Among the entries below, take the line with "camera: 115 degrees left, 5 degrees down" and the line with "(279, 71) = (106, 551): orange", and output them and every line between them exactly, with nothing else.

[Records contained in a dataset]

----------

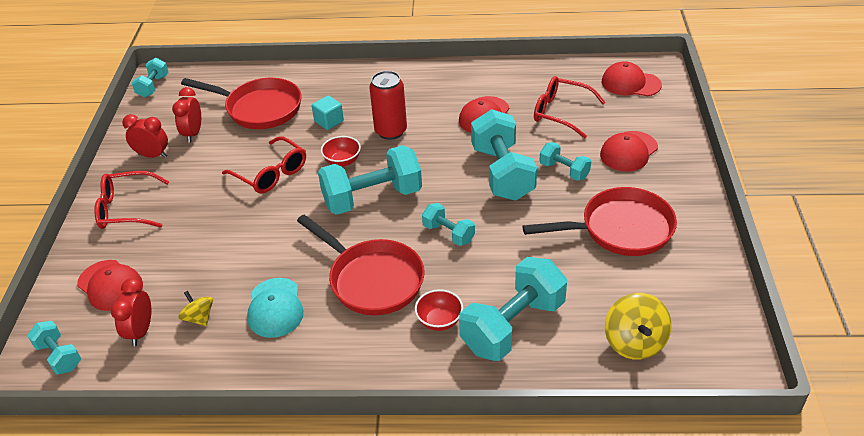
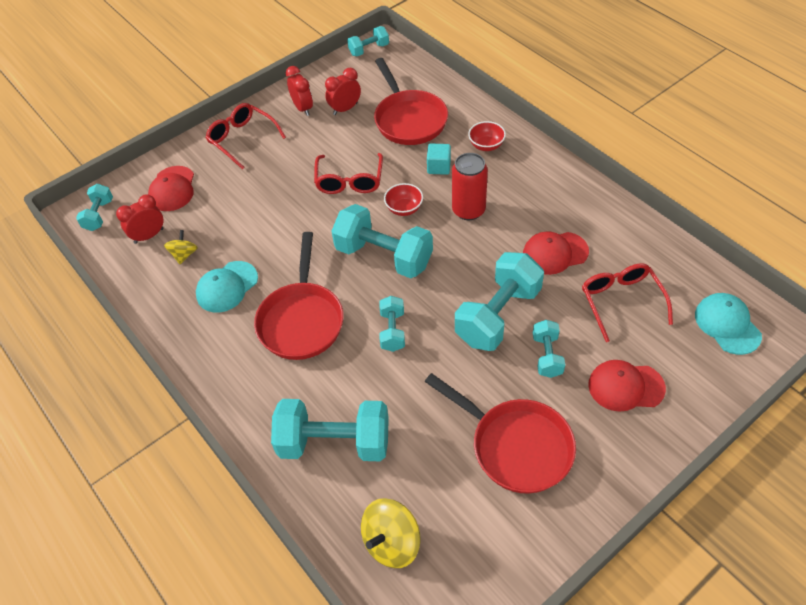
camera: 50 degrees right, 10 degrees up
(439, 321) = (298, 391): red bowl -> red bowl (486, 145)
(630, 83) = (727, 325): red cap -> turquoise cap

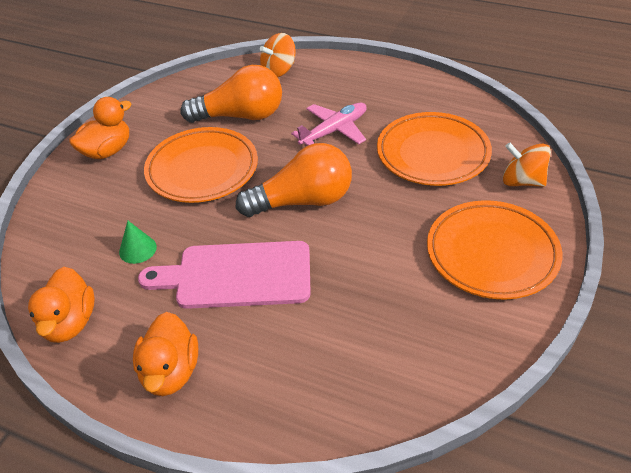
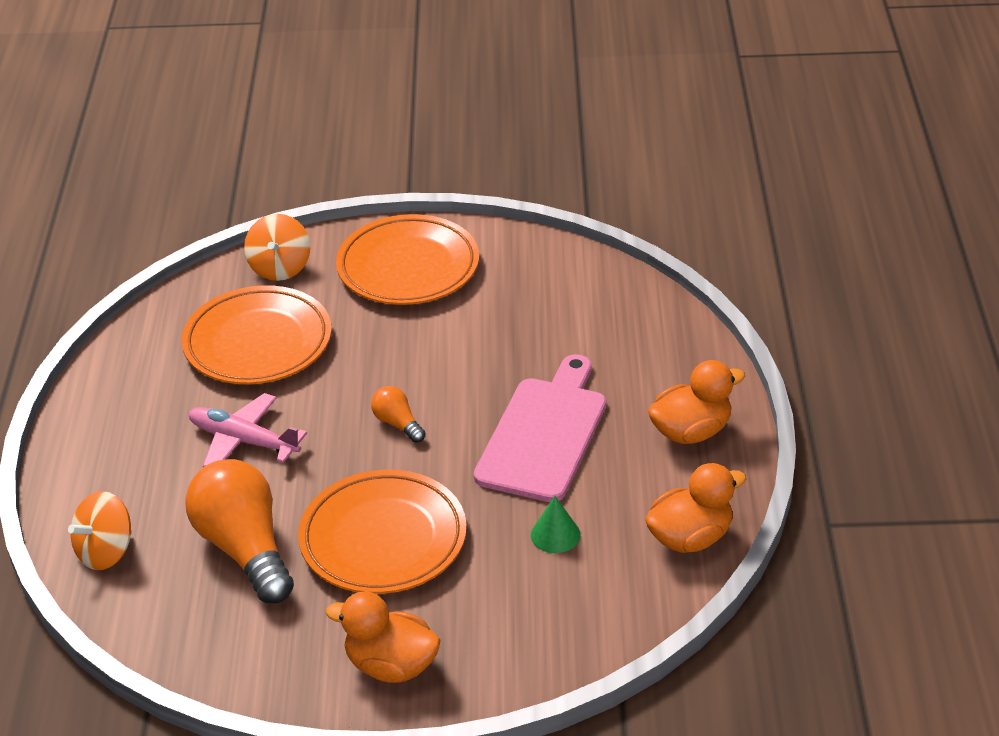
camera: 115 degrees left, 5 degrees down
(237, 275) = (544, 434): pink cutting board -> pink cutting board turned 135 degrees counterclockwise
(279, 71) = (106, 551): orange spinning top -> orange spinning top turned 105 degrees clockwise
(303, 201) = (397, 423): orange light bulb -> orange light bulb, size x0.46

----------

TASK OUTPUT =>
camera: 115 degrees left, 5 degrees down
(237, 275) = (544, 434): pink cutting board -> pink cutting board turned 135 degrees counterclockwise
(279, 71) = (106, 551): orange spinning top -> orange spinning top turned 105 degrees clockwise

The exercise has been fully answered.